— TO DO —
Copy out all lines in the data below containing the string "degrees".

----

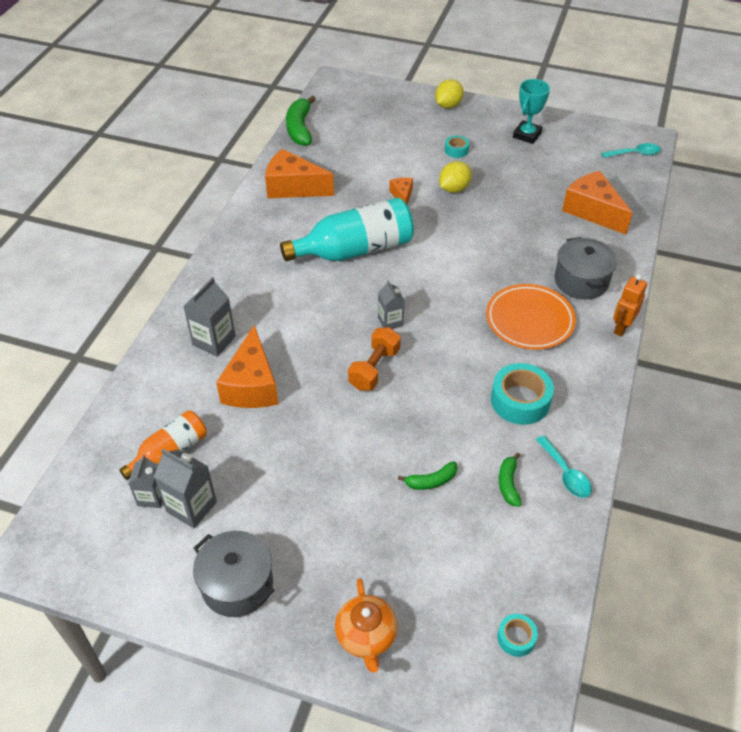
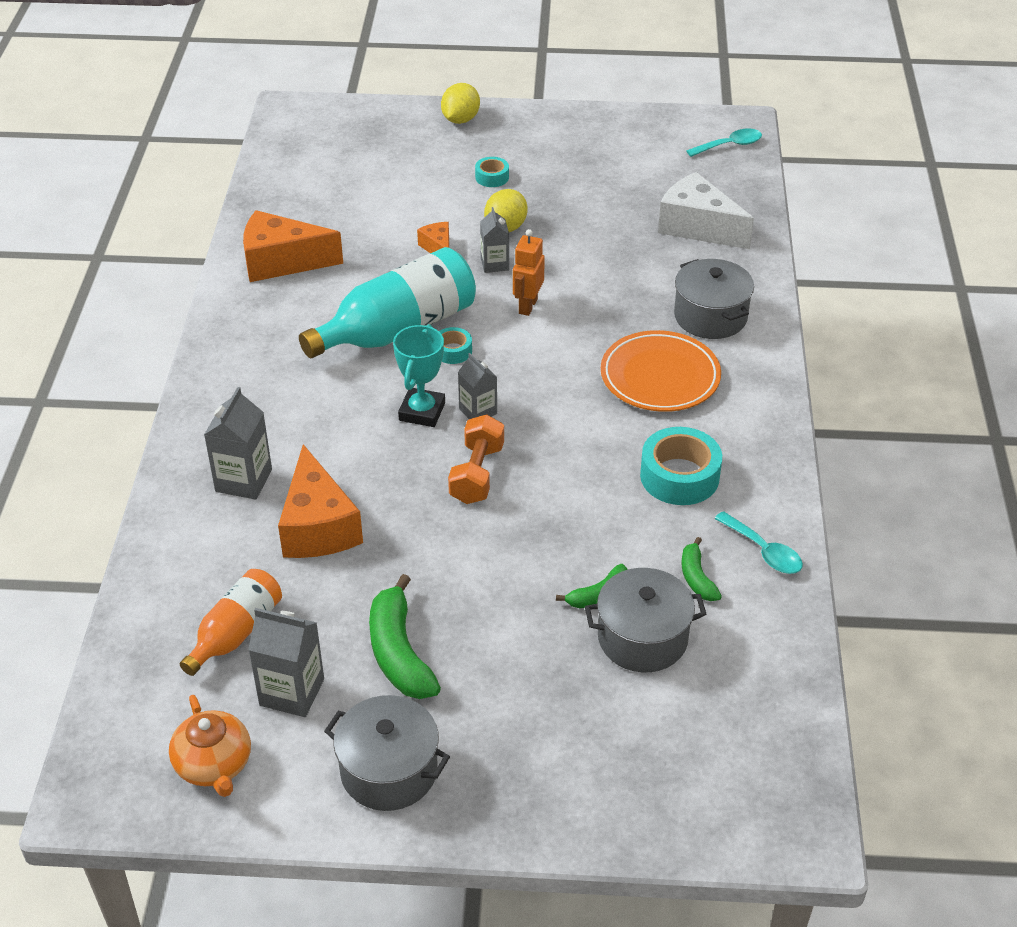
camera: 15 degrees left, 5 degrees down
grey carton [128,455,162,508] -> grey carton moved to [480,207,509,273]
green banana [286,96,316,146] -> green banana moved to [369,574,441,699]
orange teapot [335,578,398,673] -> orange teapot moved to [169,695,251,797]
turquoise tape [497,614,538,657] -> turquoise tape moved to [439,327,472,364]
turquoise trophy [513,79,550,144] -> turquoise trophy moved to [393,324,445,427]
orange cheese [562,171,633,235] -> white cheese [658,172,754,249]
orange robot [613,274,647,337] -> orange robot moved to [513,229,545,316]
none -> grey pot [585,568,706,672]

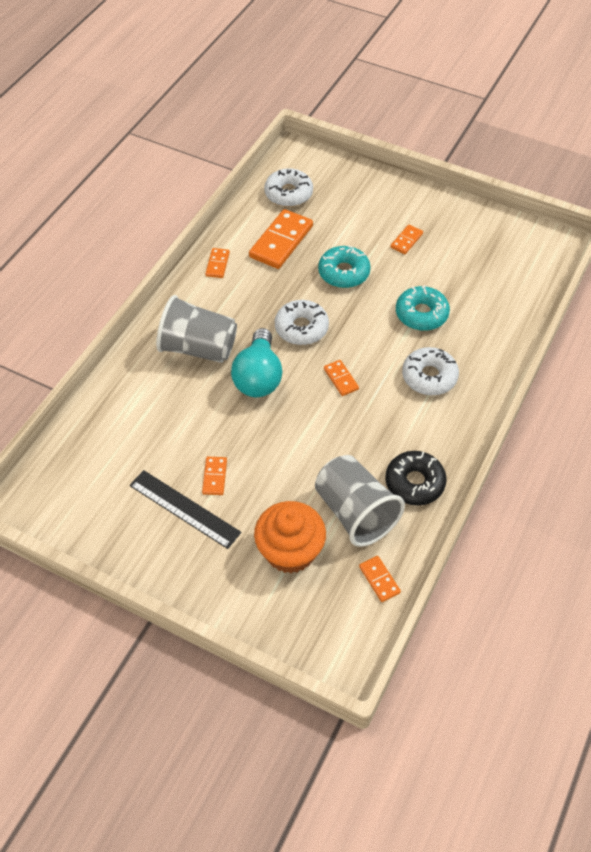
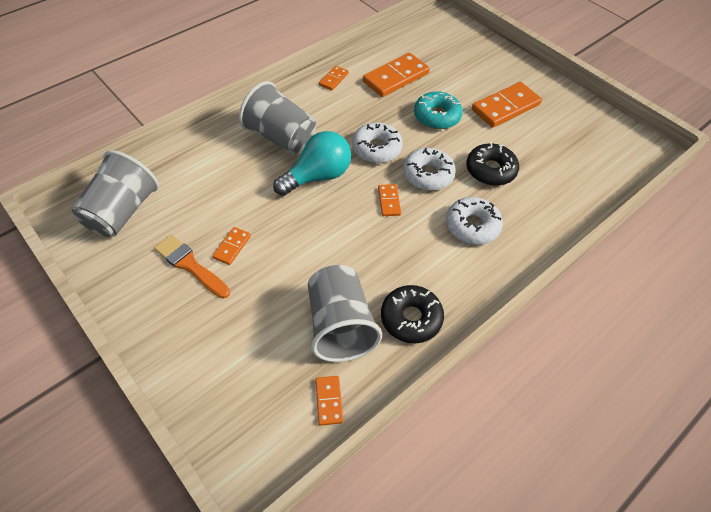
camera: 20 degrees right, 0 degrees up
black ruler [130,470,241,549] -> orange brush [154,234,230,299]
turquoise light bulb [231,328,282,397] -> turquoise light bulb turned 150 degrees counterclockwise [273,131,351,196]
orange cupcake [254,501,326,573] -> none
white donut [264,168,313,207] -> white donut moved to [403,148,456,191]
orange domino [390,225,423,254] -> orange domino [472,82,542,128], size x1.98
turquoise donut [396,285,450,331] -> black donut [466,142,519,186]
none -> grey cup [71,150,159,237]

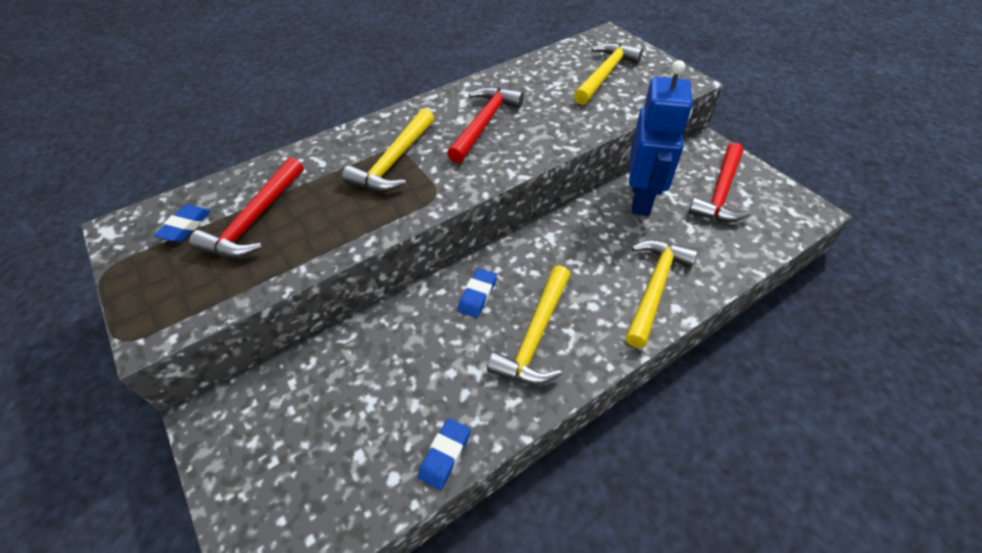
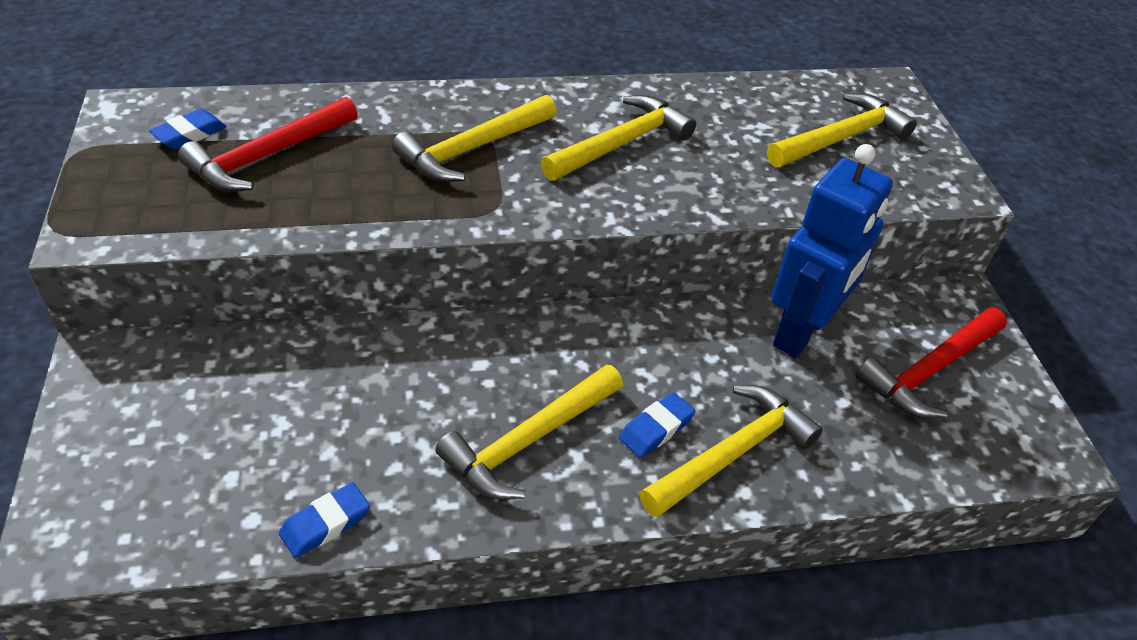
camera: 20 degrees right, 5 degrees down
red hammer [447,87,524,163] -> yellow hammer [541,95,696,181]
blue eraser [458,268,497,318] -> blue eraser moved to [619,392,695,458]

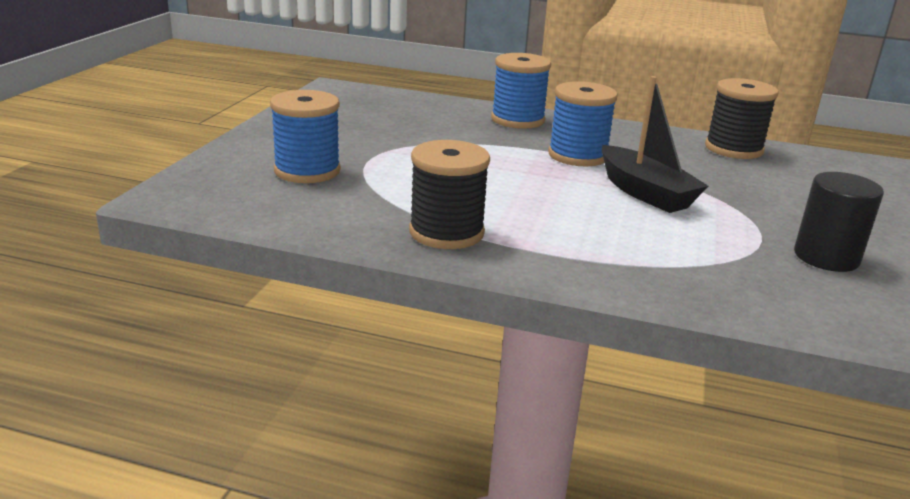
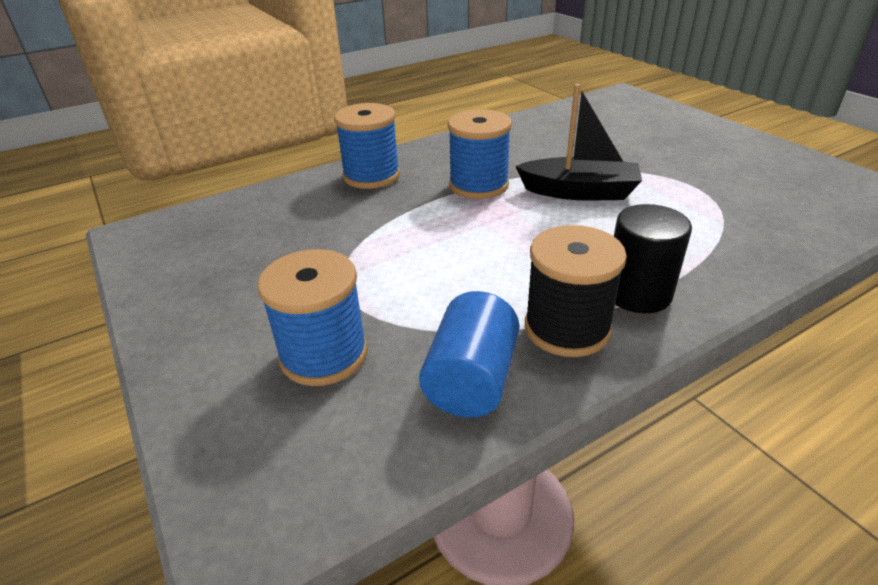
camera: 45 degrees left, 10 degrees up
black spool [705,78,779,159] -> none
black cylinder [794,172,884,272] -> black cylinder moved to [614,204,692,313]
none -> blue cylinder [419,291,519,418]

----

— ANSWER BOX —
camera: 15 degrees left, 5 degrees down
camera: 20 degrees right, 0 degrees up
turquoise light bulb [231,328,282,397] -> turquoise light bulb turned 150 degrees counterclockwise [273,131,351,196]
camera: 20 degrees right, 5 degrees down
camera: 45 degrees left, 10 degrees up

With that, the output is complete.